Content starts
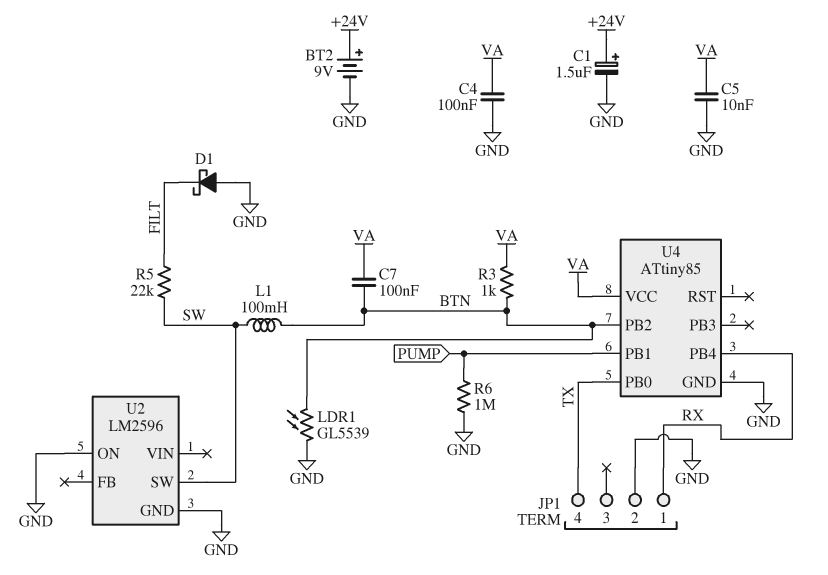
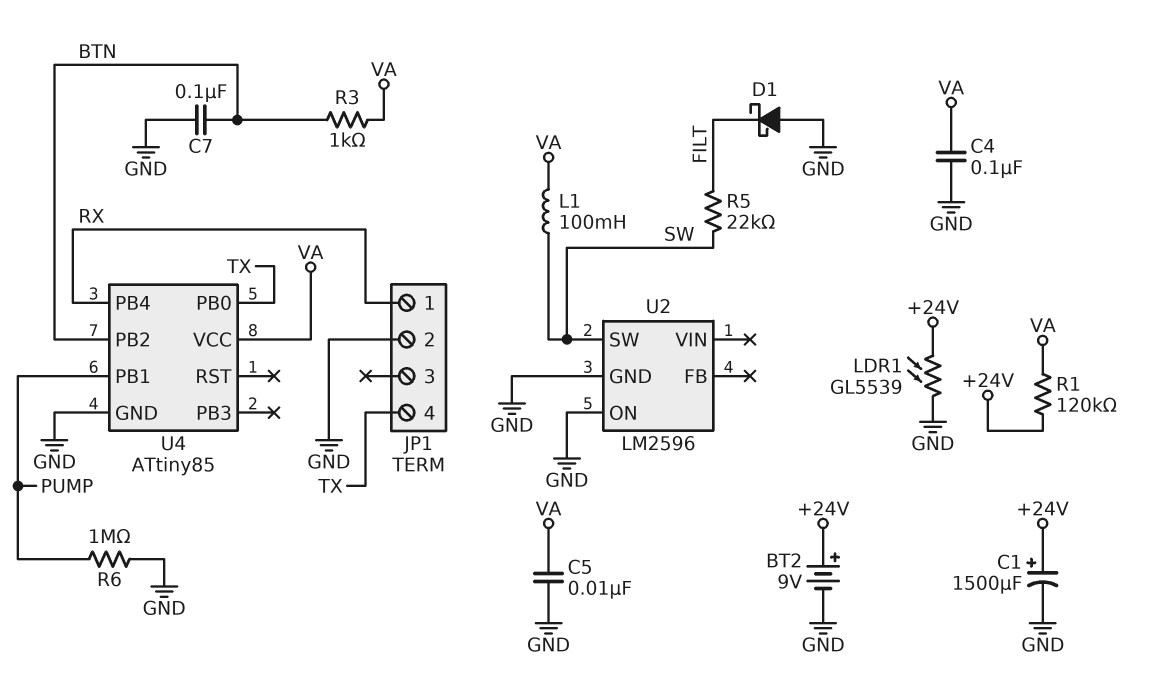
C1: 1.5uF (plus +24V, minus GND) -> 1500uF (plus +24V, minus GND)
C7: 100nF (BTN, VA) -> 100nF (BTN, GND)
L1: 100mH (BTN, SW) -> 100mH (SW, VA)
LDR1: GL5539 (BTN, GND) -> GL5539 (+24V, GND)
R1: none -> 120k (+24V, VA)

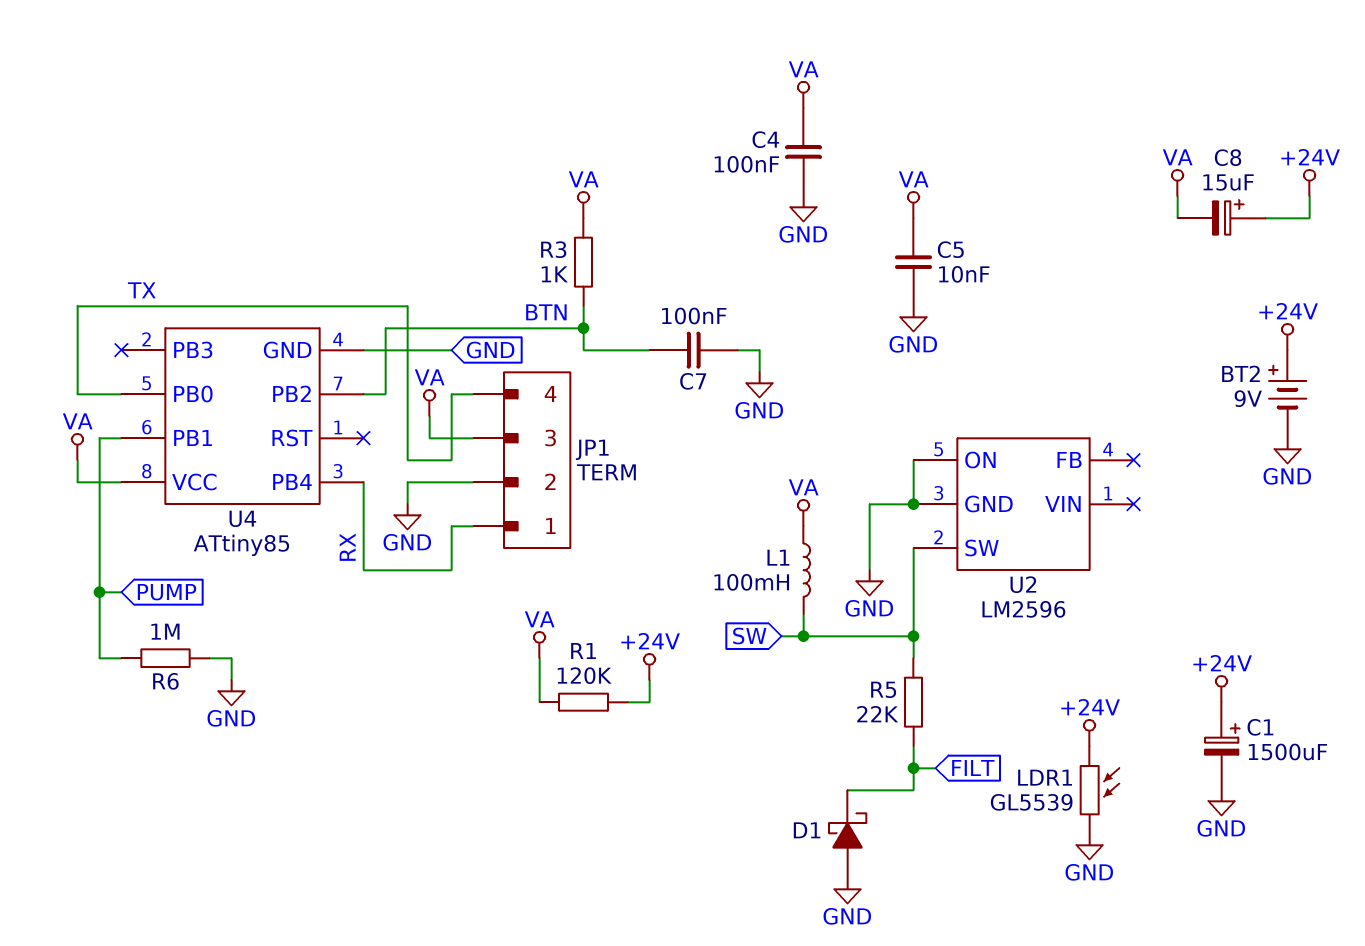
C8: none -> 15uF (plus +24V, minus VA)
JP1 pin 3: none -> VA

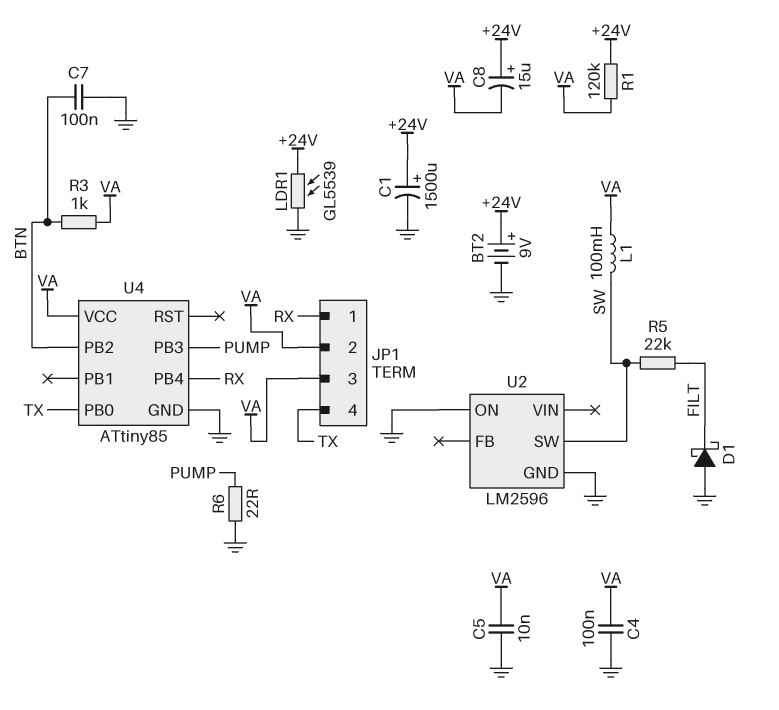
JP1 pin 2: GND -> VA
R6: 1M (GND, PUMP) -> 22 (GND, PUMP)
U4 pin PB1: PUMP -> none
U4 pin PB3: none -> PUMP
Content ends
To do
Quote every line of the records above exactly; no picture is to be copied.

Answer to this task
C1: 1.5uF (plus +24V, minus GND) -> 1500uF (plus +24V, minus GND)
C7: 100nF (BTN, VA) -> 100nF (BTN, GND)
L1: 100mH (BTN, SW) -> 100mH (SW, VA)
LDR1: GL5539 (BTN, GND) -> GL5539 (+24V, GND)
R1: none -> 120k (+24V, VA)

C8: none -> 15uF (plus +24V, minus VA)
JP1 pin 3: none -> VA

JP1 pin 2: GND -> VA
R6: 1M (GND, PUMP) -> 22 (GND, PUMP)
U4 pin PB1: PUMP -> none
U4 pin PB3: none -> PUMP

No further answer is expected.